(Given records)

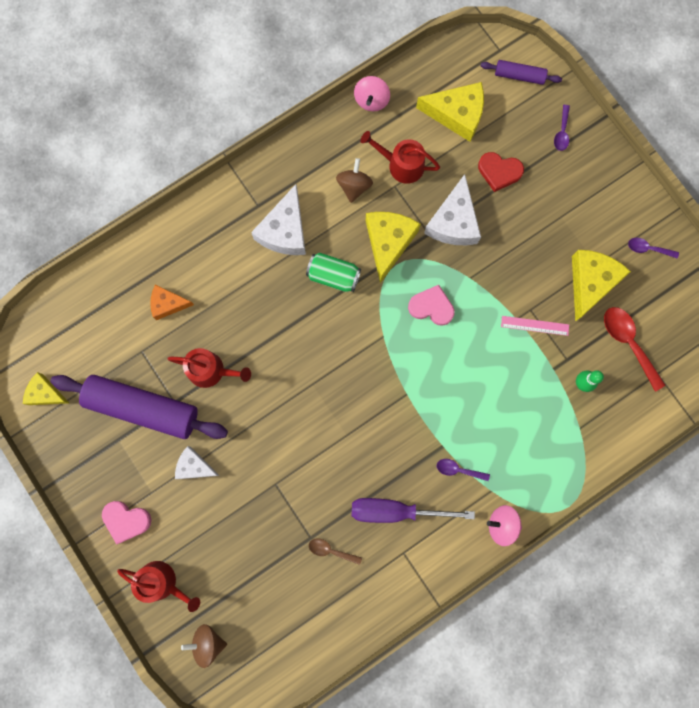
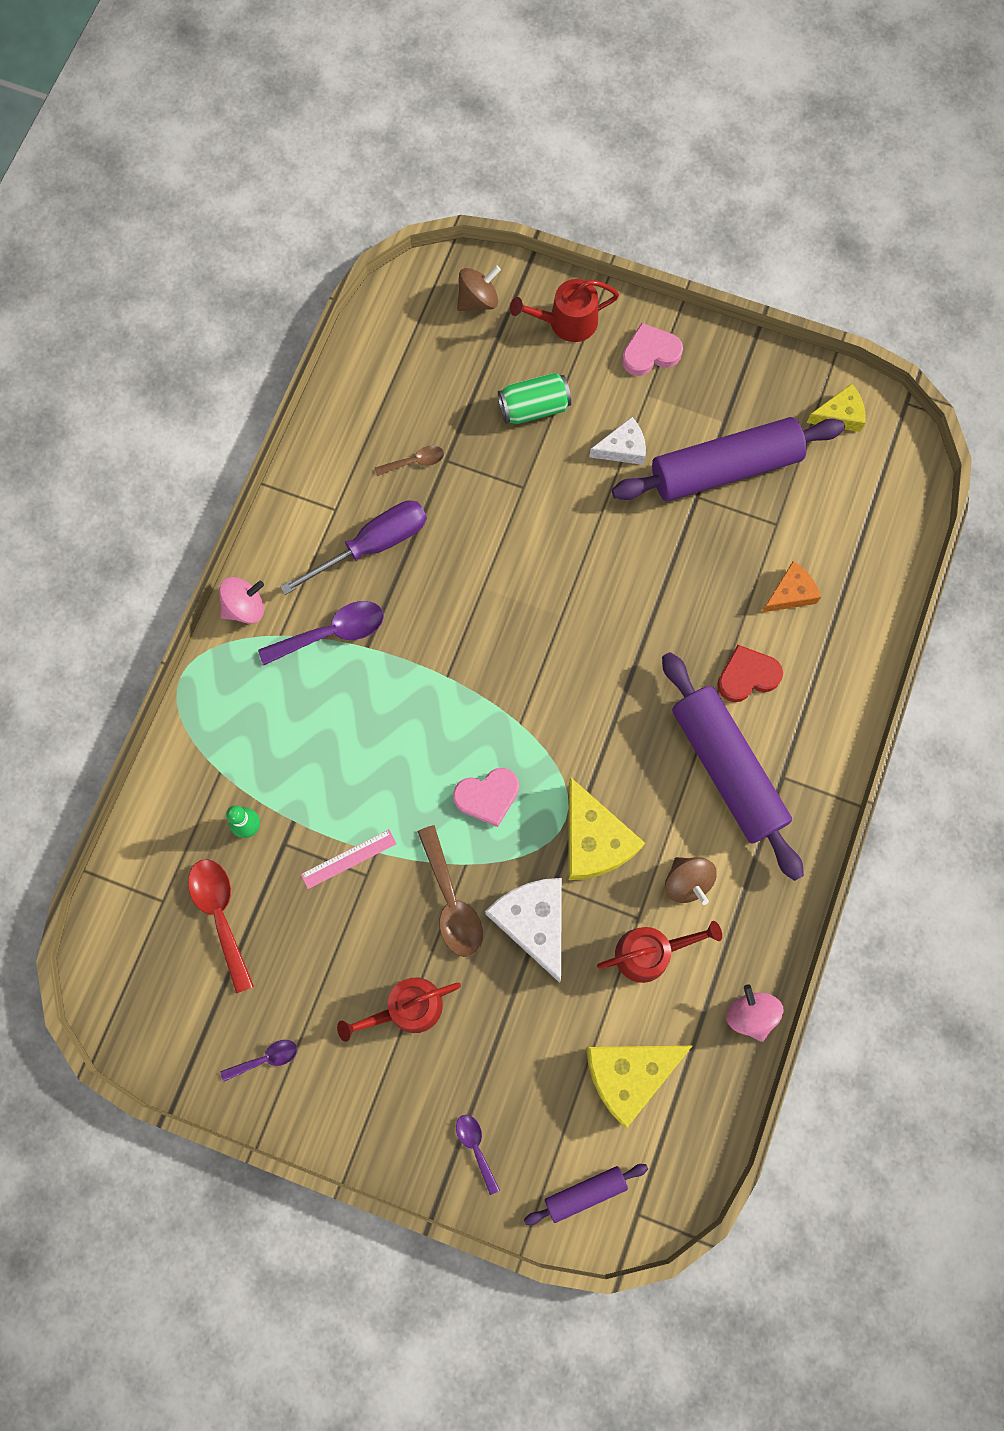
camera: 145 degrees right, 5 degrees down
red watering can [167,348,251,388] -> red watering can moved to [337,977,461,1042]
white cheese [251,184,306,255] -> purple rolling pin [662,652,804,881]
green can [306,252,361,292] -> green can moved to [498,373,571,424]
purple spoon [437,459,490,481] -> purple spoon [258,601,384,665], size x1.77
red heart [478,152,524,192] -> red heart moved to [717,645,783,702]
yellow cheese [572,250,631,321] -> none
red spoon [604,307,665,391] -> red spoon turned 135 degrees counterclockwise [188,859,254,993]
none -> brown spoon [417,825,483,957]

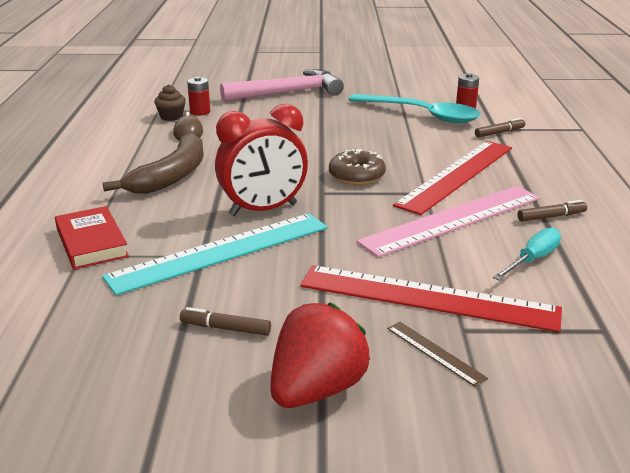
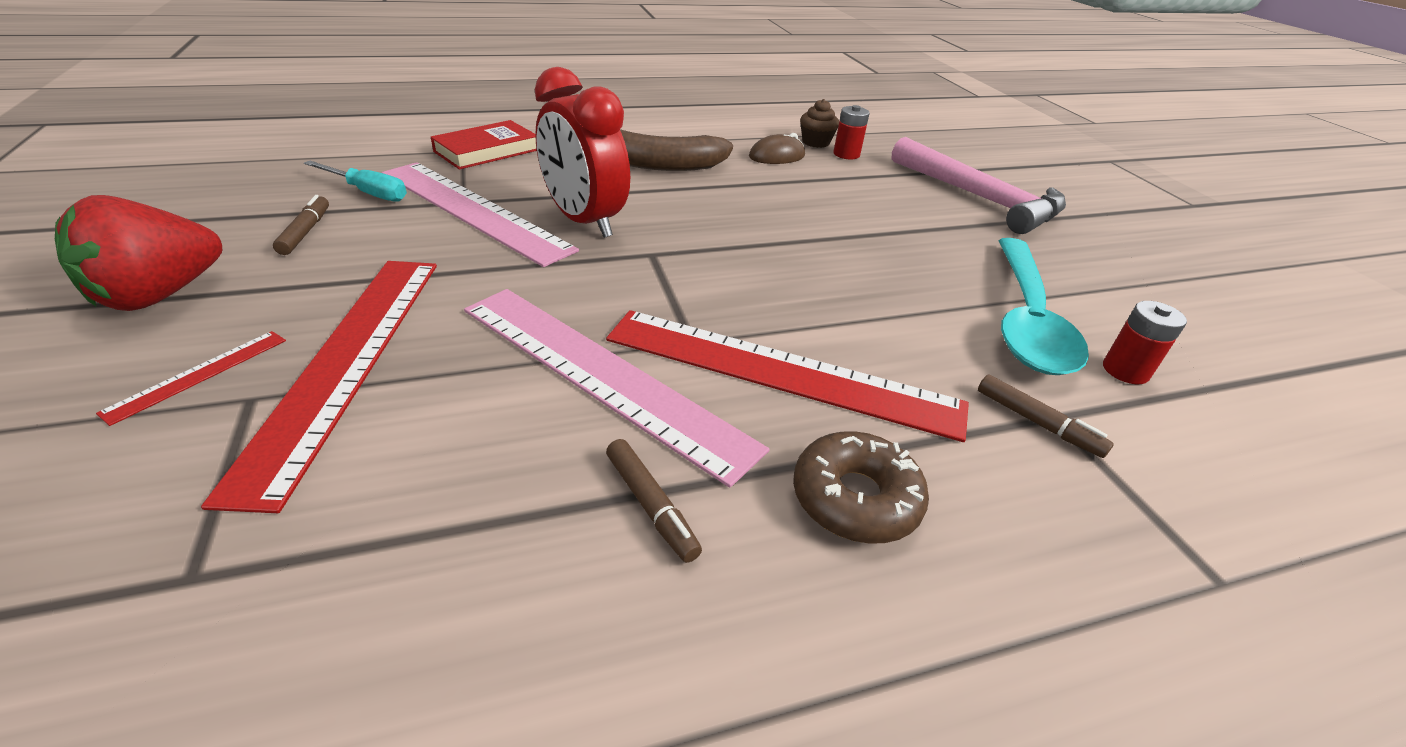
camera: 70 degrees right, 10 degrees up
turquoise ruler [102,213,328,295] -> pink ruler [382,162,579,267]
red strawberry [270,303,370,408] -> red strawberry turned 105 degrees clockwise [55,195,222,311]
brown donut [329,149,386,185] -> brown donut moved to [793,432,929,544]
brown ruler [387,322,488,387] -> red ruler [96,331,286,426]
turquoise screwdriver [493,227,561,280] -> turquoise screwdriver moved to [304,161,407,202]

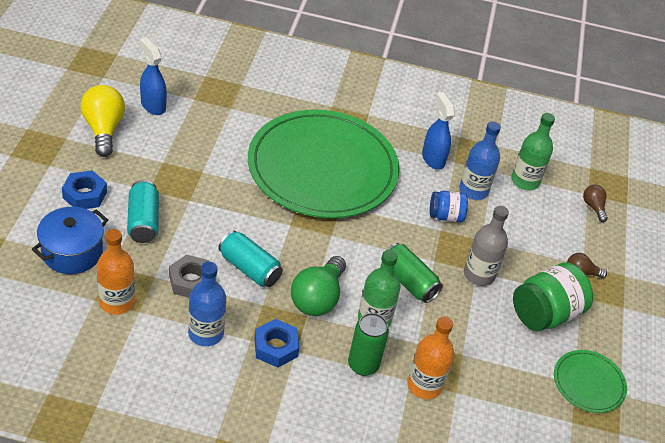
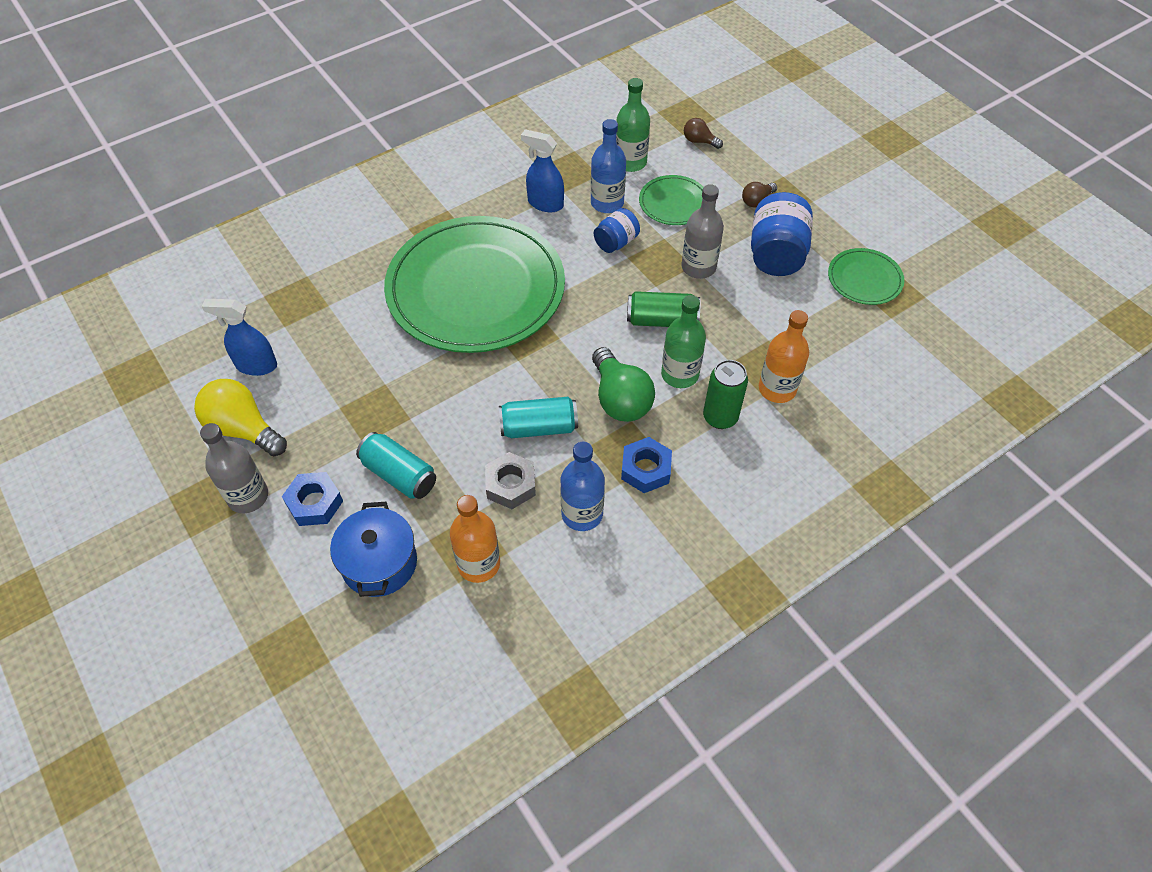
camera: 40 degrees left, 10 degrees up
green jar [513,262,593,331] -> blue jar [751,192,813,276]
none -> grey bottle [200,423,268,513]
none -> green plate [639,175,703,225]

(End Given records)

**Try it:**
What lines in the listing above contain the word "none"? Show each one.

**Problem solution:**
yellow cheese [572,250,631,321] -> none
none -> brown spoon [417,825,483,957]
none -> grey bottle [200,423,268,513]
none -> green plate [639,175,703,225]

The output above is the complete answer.